BEGIN Data shown

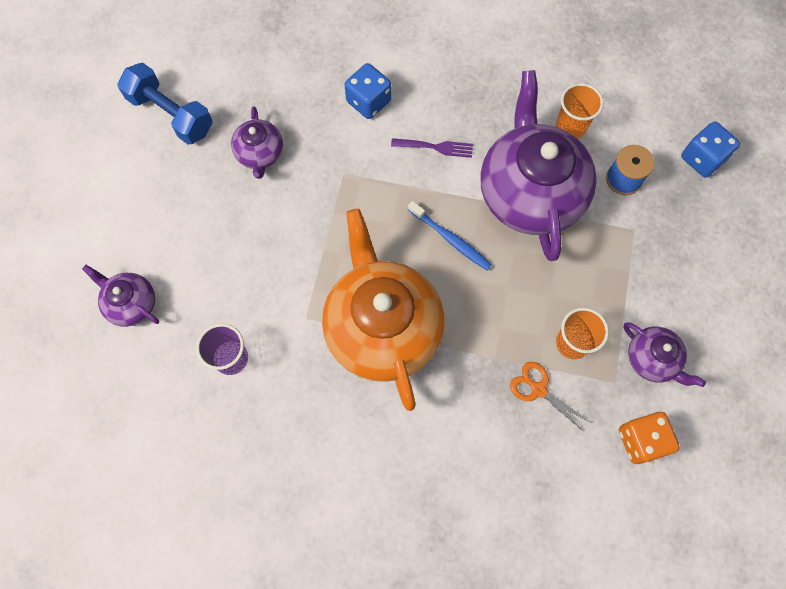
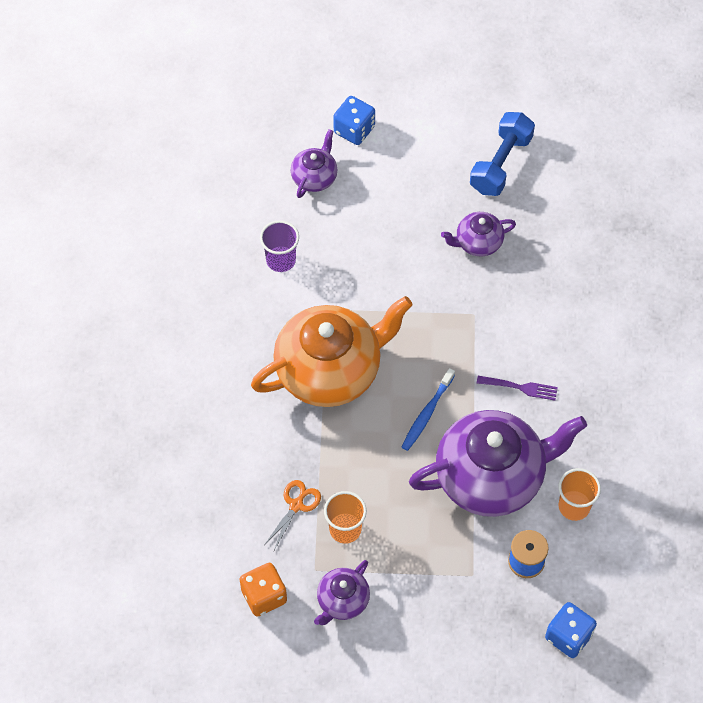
camera: 80 degrees right, 10 degrees down
(368, 101) = (556, 322): blue dice -> blue dice (354, 130)
(436, 147) = (521, 387): purple fork -> purple fork turned 75 degrees counterclockwise

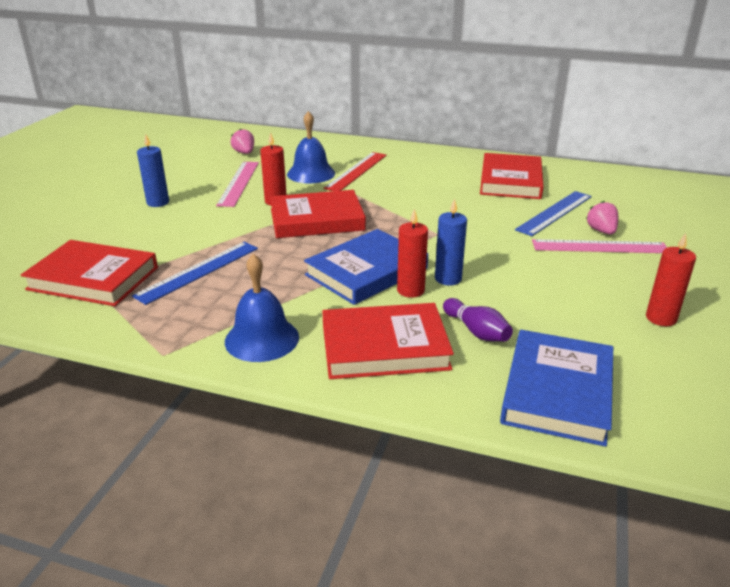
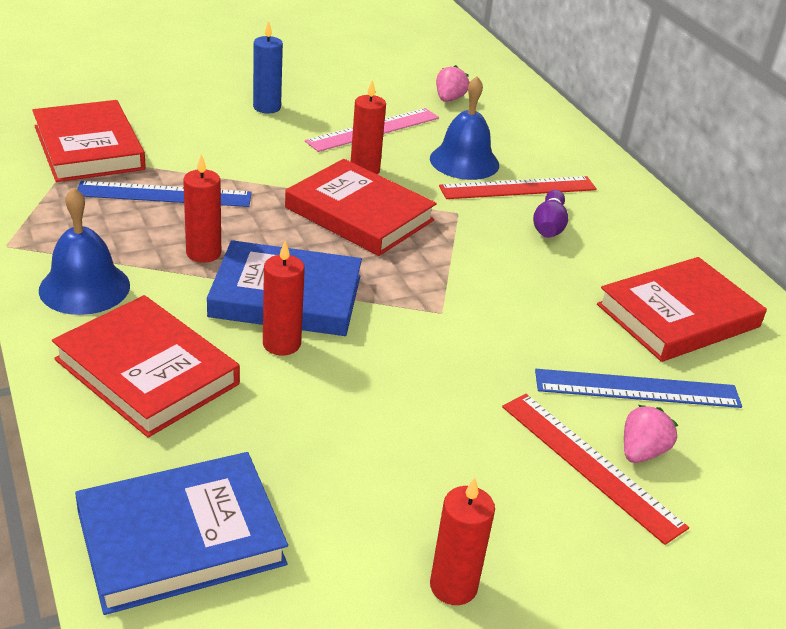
camera: 45 degrees right, 5 degrees up
(285, 282) = (203, 253): none -> red candle
(448, 279) = (340, 361): blue candle -> none
(476, 331) = (246, 427): purple bowling pin -> purple bowling pin (549, 226)
(599, 247) = (590, 465): pink ruler -> red ruler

END Data shown

• **Required work**
Repeat exactly the line containing "(436, 147) = (521, 387): purple" and every line after it through the end of the records, and nothing else. Leave the pictures out.

• **Response box**
(436, 147) = (521, 387): purple fork -> purple fork turned 75 degrees counterclockwise

camera: 45 degrees right, 5 degrees up
(285, 282) = (203, 253): none -> red candle
(448, 279) = (340, 361): blue candle -> none
(476, 331) = (246, 427): purple bowling pin -> purple bowling pin (549, 226)
(599, 247) = (590, 465): pink ruler -> red ruler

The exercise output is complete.